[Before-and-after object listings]
━━━━━━━━━━━━━━━━
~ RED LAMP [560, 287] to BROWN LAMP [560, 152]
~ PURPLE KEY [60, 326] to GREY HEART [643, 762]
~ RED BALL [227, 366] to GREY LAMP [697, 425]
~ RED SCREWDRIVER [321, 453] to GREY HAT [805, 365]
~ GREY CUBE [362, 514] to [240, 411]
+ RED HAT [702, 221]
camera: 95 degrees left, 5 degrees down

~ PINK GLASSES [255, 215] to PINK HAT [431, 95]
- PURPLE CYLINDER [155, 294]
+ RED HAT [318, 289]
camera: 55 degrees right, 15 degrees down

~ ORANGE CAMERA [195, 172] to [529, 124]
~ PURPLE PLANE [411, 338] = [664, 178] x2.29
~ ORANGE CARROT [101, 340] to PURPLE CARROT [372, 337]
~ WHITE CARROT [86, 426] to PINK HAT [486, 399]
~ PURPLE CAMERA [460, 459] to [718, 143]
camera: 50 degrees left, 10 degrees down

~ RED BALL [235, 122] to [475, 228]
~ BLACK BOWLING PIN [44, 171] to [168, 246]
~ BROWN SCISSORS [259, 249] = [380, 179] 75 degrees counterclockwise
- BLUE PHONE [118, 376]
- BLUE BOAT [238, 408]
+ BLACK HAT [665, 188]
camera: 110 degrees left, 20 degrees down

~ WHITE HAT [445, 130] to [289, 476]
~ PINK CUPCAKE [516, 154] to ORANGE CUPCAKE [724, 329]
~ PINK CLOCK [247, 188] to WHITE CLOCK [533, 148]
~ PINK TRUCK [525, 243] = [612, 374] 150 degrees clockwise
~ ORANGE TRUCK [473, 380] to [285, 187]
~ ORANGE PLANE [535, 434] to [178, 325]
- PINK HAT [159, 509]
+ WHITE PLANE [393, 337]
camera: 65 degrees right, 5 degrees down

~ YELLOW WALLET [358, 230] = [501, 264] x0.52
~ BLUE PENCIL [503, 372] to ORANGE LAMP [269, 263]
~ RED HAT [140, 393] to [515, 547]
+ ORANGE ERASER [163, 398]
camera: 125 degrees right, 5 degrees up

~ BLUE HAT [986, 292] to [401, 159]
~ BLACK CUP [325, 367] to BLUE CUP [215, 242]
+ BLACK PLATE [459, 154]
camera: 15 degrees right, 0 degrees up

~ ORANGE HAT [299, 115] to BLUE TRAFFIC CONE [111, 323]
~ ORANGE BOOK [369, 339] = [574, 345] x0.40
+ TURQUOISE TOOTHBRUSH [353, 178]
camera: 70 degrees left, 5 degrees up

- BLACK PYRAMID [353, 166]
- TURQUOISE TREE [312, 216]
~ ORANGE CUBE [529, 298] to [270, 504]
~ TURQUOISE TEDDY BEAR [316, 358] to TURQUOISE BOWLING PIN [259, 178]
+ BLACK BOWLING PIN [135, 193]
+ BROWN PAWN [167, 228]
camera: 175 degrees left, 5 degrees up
━━━━━━━━━━━━━━━━
An answer is complete only when it holds every line above containing the string "GREY".

~ PURPLE KEY [60, 326] to GREY HEART [643, 762]
~ RED BALL [227, 366] to GREY LAMP [697, 425]
~ RED SCREWDRIVER [321, 453] to GREY HAT [805, 365]
~ GREY CUBE [362, 514] to [240, 411]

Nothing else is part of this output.